*** Material for this exercise ***
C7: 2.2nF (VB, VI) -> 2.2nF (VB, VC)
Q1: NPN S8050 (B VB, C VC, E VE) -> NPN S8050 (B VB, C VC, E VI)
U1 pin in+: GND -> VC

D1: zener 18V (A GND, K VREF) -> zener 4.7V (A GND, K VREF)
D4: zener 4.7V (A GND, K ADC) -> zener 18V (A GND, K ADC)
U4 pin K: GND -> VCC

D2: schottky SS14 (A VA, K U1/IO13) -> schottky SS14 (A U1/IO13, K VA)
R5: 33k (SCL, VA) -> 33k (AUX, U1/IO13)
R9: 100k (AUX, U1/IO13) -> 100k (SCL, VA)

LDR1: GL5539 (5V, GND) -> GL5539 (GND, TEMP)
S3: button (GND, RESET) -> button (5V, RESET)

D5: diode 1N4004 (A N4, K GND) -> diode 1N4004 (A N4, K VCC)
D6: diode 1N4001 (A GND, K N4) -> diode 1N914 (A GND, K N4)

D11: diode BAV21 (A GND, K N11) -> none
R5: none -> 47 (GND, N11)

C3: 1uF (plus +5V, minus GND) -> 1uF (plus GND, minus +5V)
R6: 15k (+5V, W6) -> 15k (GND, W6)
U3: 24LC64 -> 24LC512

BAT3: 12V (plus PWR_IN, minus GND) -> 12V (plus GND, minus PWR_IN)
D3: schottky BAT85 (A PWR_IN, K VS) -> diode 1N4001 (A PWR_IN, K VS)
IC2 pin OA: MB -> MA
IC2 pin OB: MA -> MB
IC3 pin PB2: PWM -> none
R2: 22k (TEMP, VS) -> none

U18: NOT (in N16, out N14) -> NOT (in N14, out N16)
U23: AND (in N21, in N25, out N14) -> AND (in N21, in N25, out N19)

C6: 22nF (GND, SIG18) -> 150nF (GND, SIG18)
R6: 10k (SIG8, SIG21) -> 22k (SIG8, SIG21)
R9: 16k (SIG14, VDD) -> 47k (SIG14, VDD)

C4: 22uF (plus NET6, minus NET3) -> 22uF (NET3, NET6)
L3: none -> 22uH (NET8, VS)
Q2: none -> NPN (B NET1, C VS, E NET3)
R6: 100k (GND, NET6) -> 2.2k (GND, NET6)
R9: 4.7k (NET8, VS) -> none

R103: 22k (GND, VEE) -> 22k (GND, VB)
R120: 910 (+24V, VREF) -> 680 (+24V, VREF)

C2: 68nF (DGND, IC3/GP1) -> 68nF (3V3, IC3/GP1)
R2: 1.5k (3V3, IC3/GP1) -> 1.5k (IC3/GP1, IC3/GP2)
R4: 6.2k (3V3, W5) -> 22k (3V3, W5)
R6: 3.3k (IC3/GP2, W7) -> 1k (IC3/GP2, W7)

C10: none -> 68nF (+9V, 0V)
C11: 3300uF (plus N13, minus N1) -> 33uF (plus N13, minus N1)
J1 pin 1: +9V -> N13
*** End of Material for this exercise ***
What you will do:
Copy out every line of the material above that mentions the word "diode".

Written reply:
D5: diode 1N4004 (A N4, K GND) -> diode 1N4004 (A N4, K VCC)
D6: diode 1N4001 (A GND, K N4) -> diode 1N914 (A GND, K N4)
D11: diode BAV21 (A GND, K N11) -> none
D3: schottky BAT85 (A PWR_IN, K VS) -> diode 1N4001 (A PWR_IN, K VS)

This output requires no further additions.